## Exercise aim
Reproduce the material verbatim from the line containing "green L-shape: moved 4 px left, 3 px up" through the final line, inclusive. Omit the picture lines from your output.

## Begin Information supplied

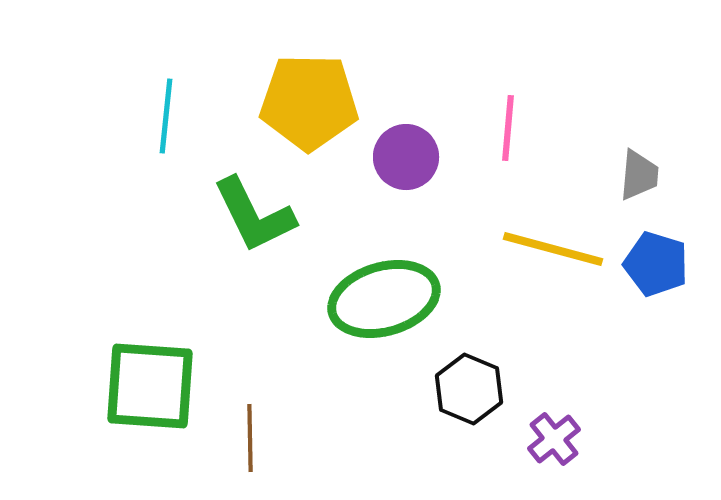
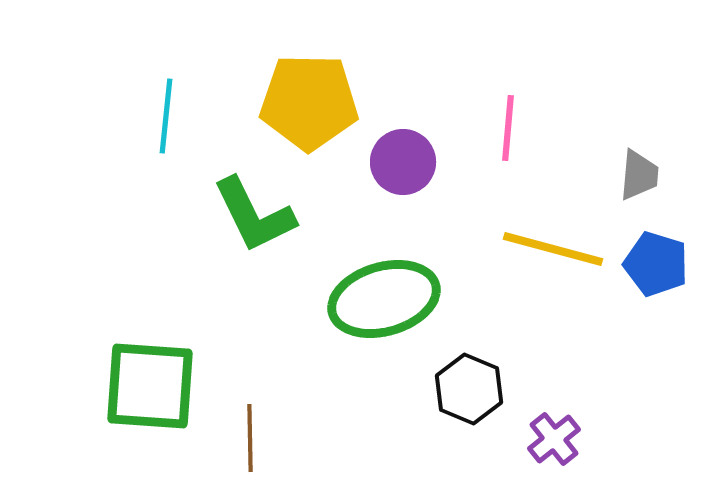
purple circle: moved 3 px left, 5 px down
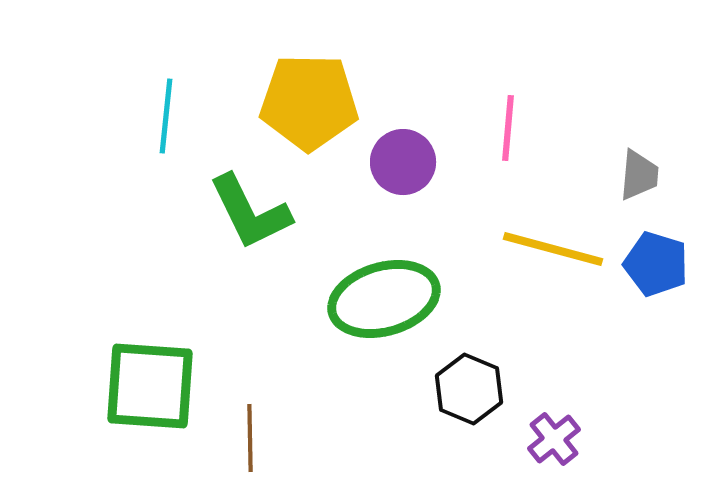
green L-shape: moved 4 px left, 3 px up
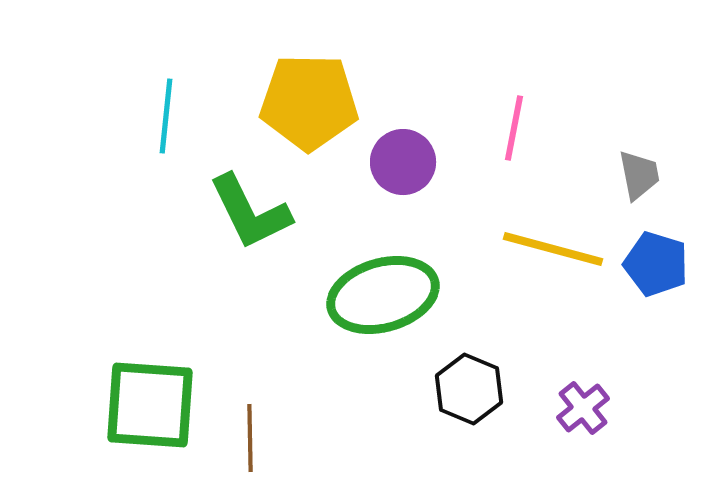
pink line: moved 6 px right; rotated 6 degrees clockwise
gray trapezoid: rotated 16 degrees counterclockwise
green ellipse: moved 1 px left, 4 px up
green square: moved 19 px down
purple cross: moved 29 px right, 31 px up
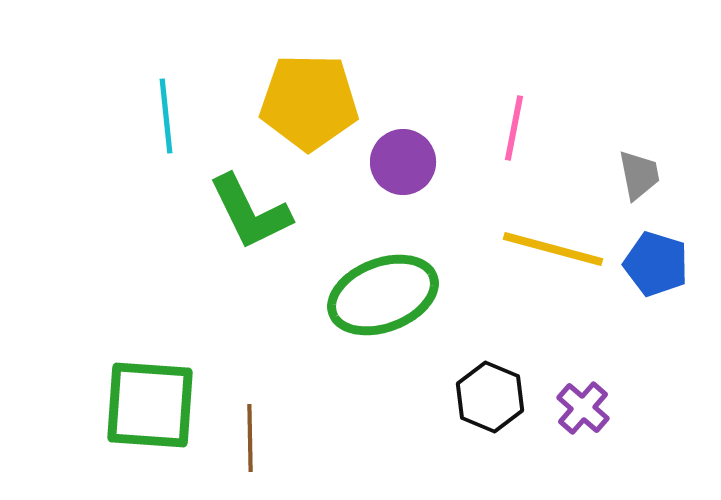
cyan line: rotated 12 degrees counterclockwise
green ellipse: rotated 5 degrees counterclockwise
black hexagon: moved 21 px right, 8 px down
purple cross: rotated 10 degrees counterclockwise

## End Information supplied

## Output of the task
green L-shape: moved 4 px left, 3 px up
pink line: moved 6 px right; rotated 6 degrees clockwise
gray trapezoid: rotated 16 degrees counterclockwise
green ellipse: moved 1 px left, 4 px up
green square: moved 19 px down
purple cross: moved 29 px right, 31 px up
cyan line: rotated 12 degrees counterclockwise
green ellipse: rotated 5 degrees counterclockwise
black hexagon: moved 21 px right, 8 px down
purple cross: rotated 10 degrees counterclockwise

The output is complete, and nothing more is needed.